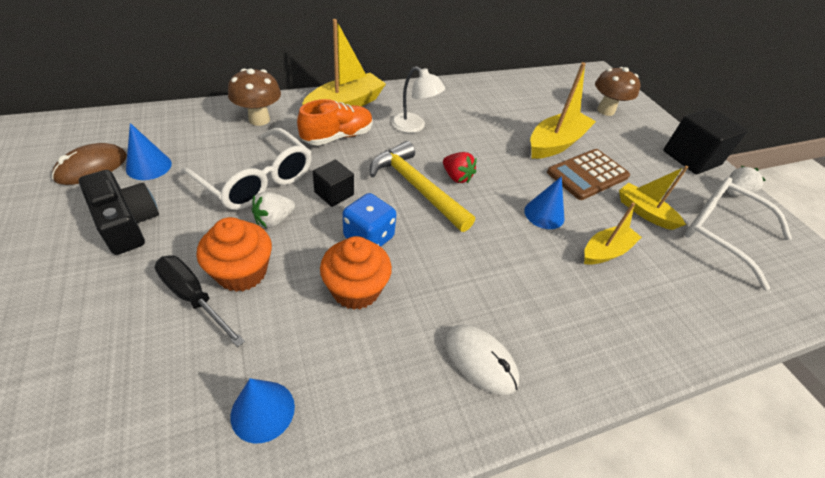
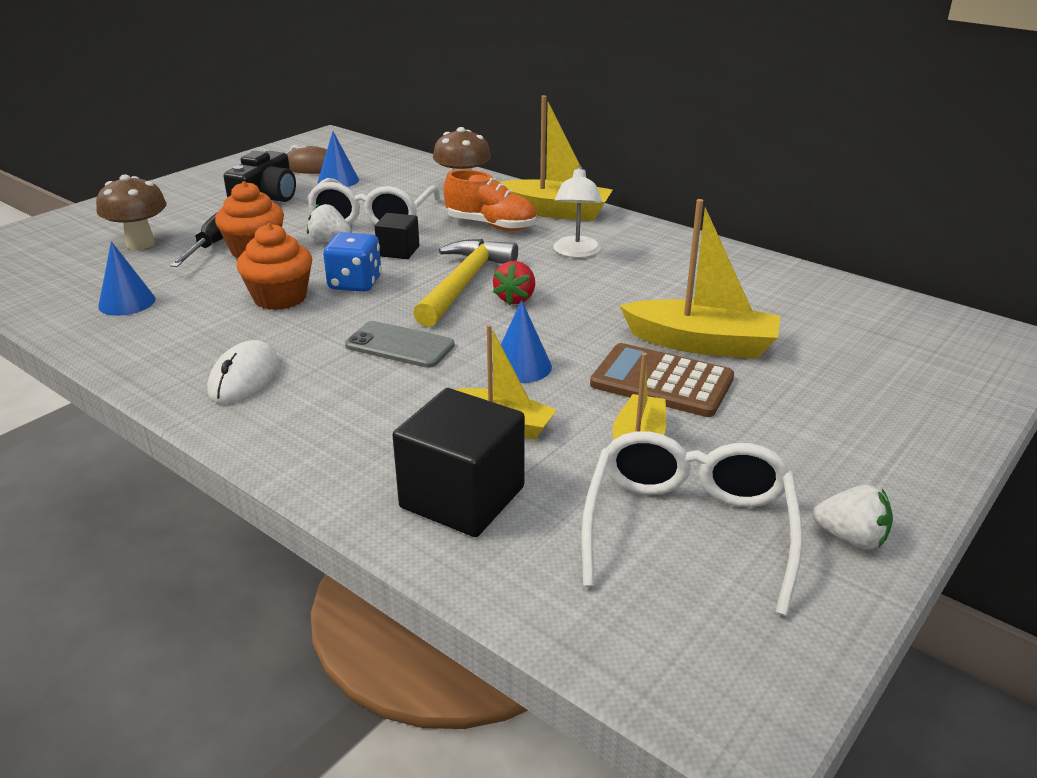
camera: 65 degrees right, 15 degrees down
(484, 254) = (400, 345): none -> grey phone
(605, 110) = (884, 367): brown mushroom -> brown mushroom (140, 244)
(691, 158) = (890, 475): black cube -> black cube (462, 497)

**What is being asked:** Return the listing above unaltered, omitting its pictures.

**Answer to this problem:**
camera: 65 degrees right, 15 degrees down
(484, 254) = (400, 345): none -> grey phone
(605, 110) = (884, 367): brown mushroom -> brown mushroom (140, 244)
(691, 158) = (890, 475): black cube -> black cube (462, 497)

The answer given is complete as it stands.